- _WORK ORDER_
Retype all the data word for word.

- _DATA BELOW_

□ □ □ □ □

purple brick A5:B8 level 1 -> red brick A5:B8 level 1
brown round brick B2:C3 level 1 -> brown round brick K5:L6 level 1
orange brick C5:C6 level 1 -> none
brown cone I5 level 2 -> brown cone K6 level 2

□ □ □ □ □

- _YOUR SOLUTION_
purple brick A5:B8 level 1 -> red brick A5:B8 level 1
brown round brick B2:C3 level 1 -> brown round brick K5:L6 level 1
orange brick C5:C6 level 1 -> none
brown cone I5 level 2 -> brown cone K6 level 2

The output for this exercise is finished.